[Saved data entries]

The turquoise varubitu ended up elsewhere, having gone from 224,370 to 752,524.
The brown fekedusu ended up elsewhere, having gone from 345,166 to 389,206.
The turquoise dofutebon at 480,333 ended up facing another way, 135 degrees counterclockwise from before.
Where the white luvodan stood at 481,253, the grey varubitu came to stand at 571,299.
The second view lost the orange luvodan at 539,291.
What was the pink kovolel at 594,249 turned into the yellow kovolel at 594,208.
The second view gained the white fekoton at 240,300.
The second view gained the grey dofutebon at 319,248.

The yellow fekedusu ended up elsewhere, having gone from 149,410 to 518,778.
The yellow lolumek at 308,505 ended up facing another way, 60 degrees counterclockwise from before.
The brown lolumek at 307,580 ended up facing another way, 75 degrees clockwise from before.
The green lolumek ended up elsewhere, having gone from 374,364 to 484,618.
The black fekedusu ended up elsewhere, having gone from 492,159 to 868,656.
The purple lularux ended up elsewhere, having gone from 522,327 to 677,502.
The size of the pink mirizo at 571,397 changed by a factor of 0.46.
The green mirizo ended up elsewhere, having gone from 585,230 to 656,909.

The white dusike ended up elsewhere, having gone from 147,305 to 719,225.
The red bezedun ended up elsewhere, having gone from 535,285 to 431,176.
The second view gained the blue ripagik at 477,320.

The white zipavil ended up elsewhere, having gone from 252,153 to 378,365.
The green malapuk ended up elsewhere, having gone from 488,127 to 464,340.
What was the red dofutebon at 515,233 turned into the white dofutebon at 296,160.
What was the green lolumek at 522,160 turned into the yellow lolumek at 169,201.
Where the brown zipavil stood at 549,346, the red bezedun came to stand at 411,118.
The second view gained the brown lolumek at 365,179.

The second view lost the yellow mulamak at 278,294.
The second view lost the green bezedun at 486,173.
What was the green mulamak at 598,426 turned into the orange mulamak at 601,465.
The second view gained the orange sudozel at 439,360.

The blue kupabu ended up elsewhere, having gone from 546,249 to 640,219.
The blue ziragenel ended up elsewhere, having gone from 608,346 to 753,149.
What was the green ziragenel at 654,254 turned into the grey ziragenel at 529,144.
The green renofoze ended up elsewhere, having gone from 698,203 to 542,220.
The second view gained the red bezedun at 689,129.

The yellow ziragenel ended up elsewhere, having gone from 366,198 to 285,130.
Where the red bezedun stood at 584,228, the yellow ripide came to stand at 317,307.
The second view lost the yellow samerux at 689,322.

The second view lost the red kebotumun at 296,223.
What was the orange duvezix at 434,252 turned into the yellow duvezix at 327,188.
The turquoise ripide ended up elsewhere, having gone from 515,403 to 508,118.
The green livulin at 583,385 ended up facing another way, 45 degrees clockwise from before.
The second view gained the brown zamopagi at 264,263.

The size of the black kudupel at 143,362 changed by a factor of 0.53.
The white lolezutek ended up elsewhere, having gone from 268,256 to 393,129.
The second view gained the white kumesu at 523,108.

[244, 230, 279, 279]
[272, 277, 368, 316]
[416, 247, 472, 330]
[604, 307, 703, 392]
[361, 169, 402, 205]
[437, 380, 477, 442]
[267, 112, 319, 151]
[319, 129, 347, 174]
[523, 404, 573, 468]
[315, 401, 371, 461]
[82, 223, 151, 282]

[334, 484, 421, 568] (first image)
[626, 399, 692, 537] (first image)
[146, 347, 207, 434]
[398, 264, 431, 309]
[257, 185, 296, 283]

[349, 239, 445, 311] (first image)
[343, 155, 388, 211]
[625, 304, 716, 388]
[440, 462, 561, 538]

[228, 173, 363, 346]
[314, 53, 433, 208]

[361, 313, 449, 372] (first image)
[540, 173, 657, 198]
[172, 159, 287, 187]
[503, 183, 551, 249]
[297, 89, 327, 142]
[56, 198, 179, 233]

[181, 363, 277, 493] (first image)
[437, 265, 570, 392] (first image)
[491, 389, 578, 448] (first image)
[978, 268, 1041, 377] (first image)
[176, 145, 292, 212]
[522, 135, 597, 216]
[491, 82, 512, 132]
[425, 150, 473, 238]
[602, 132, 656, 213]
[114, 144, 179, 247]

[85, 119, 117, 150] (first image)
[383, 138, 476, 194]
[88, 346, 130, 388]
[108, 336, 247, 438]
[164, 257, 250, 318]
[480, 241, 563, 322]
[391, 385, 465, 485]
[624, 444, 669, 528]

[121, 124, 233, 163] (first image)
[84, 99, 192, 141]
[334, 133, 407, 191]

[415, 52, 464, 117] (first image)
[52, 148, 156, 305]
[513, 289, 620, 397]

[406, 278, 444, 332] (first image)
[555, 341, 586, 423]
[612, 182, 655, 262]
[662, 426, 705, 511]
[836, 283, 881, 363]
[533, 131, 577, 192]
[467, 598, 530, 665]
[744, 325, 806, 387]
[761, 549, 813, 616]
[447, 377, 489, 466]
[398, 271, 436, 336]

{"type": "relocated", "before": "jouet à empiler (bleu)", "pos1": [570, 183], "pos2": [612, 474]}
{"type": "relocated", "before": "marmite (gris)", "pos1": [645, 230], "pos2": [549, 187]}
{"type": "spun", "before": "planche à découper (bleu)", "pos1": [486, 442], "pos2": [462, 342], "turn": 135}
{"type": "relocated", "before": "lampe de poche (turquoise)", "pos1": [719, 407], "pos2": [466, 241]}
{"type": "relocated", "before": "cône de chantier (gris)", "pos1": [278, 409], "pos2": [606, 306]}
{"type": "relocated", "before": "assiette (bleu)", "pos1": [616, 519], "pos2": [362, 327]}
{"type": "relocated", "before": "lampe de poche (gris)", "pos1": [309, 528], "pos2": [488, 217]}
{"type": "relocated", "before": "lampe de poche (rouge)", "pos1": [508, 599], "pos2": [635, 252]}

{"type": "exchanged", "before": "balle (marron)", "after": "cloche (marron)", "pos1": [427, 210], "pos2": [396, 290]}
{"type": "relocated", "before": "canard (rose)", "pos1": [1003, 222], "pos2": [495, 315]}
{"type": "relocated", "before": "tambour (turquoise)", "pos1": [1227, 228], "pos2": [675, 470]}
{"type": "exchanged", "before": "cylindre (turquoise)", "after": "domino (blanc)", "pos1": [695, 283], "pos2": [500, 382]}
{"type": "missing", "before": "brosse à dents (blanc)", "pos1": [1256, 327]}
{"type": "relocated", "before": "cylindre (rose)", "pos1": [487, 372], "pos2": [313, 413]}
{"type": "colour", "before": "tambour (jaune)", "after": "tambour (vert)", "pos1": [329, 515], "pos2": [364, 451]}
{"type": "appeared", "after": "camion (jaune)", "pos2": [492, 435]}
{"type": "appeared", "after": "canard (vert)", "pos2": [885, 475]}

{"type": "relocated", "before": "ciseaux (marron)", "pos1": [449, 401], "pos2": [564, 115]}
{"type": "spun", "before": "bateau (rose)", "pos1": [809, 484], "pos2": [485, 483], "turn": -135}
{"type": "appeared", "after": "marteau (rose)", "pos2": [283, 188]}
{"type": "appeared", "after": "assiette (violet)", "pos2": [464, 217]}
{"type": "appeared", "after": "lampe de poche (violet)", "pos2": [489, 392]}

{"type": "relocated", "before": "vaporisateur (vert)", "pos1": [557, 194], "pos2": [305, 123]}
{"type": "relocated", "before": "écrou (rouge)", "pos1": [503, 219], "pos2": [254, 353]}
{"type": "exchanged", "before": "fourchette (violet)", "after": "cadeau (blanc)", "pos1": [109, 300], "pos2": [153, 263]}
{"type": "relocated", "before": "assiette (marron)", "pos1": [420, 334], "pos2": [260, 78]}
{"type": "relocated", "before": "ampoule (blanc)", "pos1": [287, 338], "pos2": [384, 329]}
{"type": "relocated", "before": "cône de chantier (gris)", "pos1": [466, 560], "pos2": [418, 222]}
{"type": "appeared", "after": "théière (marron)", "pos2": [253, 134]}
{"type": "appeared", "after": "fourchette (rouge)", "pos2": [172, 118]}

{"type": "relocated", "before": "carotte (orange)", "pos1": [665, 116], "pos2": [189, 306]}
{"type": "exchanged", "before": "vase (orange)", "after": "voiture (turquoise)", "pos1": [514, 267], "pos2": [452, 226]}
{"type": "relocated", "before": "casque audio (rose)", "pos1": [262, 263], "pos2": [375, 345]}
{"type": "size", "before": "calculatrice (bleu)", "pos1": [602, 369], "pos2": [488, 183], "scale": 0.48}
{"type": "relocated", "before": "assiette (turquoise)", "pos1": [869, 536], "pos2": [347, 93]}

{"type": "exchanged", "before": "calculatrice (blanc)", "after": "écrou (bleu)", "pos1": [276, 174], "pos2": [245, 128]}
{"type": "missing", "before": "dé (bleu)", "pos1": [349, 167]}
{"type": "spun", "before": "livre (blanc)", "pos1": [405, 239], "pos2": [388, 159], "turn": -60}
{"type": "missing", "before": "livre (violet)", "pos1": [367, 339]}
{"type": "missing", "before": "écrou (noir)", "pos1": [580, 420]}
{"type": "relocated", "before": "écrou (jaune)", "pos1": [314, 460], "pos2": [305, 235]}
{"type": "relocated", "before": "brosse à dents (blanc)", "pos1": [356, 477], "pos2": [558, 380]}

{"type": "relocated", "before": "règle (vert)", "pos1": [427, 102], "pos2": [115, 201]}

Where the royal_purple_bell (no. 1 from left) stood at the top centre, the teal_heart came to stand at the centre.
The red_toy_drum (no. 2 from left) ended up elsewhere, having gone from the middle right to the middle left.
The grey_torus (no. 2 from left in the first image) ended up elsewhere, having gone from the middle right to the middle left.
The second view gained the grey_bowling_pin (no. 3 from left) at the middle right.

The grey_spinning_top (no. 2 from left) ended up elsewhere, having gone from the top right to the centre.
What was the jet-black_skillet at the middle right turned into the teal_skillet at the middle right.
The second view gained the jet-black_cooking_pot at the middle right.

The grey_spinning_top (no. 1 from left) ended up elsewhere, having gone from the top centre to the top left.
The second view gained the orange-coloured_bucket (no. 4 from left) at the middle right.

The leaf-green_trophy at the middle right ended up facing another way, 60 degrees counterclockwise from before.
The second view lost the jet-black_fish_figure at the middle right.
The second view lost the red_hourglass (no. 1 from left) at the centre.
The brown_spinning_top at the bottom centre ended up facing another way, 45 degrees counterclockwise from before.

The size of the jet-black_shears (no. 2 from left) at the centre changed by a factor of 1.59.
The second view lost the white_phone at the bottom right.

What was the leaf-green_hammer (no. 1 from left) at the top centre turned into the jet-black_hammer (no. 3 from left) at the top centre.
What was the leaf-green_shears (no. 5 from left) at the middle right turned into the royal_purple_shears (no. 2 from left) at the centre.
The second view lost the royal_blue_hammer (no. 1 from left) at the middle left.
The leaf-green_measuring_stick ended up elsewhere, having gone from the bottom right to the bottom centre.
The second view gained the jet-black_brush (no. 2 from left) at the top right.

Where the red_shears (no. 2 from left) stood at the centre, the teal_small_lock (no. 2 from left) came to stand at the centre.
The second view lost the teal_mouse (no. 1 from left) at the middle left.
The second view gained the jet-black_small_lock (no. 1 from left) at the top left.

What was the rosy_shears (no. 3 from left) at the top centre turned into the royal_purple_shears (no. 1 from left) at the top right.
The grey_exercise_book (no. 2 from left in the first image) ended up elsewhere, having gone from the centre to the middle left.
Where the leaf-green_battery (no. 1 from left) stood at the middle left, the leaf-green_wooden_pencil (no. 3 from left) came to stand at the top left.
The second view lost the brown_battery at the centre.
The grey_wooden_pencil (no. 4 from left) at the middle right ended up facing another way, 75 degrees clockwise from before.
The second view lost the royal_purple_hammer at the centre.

• _What you have to do_
In the entries above, find each line with the word "luvodan" and show it.

• _Response to the task_
Where the white luvodan stood at 481,253, the grey varubitu came to stand at 571,299.
The second view lost the orange luvodan at 539,291.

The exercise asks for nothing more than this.